• RECORDS SHOWN:
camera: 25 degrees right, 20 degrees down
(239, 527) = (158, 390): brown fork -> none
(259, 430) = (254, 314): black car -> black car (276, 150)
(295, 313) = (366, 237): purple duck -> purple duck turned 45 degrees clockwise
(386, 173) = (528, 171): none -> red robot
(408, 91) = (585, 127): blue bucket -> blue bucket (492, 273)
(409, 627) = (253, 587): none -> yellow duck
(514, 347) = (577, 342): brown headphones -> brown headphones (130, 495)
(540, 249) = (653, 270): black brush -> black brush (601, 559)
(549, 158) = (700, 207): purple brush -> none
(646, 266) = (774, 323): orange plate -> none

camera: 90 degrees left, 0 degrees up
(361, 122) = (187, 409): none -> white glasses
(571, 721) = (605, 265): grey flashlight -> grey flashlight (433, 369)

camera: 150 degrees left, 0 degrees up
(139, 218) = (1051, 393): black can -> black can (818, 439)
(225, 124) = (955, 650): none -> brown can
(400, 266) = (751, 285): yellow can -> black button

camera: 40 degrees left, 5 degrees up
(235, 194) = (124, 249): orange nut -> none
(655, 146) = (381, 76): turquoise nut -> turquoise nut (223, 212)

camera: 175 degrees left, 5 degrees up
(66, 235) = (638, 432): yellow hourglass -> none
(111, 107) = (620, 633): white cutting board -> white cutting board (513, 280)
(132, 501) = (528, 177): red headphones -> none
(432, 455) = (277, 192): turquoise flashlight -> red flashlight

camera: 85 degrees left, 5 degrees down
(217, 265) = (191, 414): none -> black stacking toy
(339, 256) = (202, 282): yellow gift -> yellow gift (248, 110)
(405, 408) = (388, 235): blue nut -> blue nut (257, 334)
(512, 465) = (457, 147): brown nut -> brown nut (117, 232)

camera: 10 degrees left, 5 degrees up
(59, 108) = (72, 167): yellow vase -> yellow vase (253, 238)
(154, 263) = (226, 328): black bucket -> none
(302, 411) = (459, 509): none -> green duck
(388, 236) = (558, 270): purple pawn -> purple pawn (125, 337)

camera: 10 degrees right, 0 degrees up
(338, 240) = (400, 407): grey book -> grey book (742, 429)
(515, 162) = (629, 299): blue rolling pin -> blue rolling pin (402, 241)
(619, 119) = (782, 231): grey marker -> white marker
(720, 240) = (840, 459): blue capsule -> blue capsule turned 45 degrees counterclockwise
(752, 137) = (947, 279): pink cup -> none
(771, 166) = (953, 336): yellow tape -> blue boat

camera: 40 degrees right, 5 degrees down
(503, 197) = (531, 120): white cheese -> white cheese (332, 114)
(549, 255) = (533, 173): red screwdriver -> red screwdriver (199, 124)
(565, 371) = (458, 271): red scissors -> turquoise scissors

• ACTION ITEM: Once you reach the line containing "(409, 627) = (253, 587): none -> yellow duck", include it and stop; until then, reproduce each line of the listing from its start exactly.

• TASK OUTPUT:
camera: 25 degrees right, 20 degrees down
(239, 527) = (158, 390): brown fork -> none
(259, 430) = (254, 314): black car -> black car (276, 150)
(295, 313) = (366, 237): purple duck -> purple duck turned 45 degrees clockwise
(386, 173) = (528, 171): none -> red robot
(408, 91) = (585, 127): blue bucket -> blue bucket (492, 273)
(409, 627) = (253, 587): none -> yellow duck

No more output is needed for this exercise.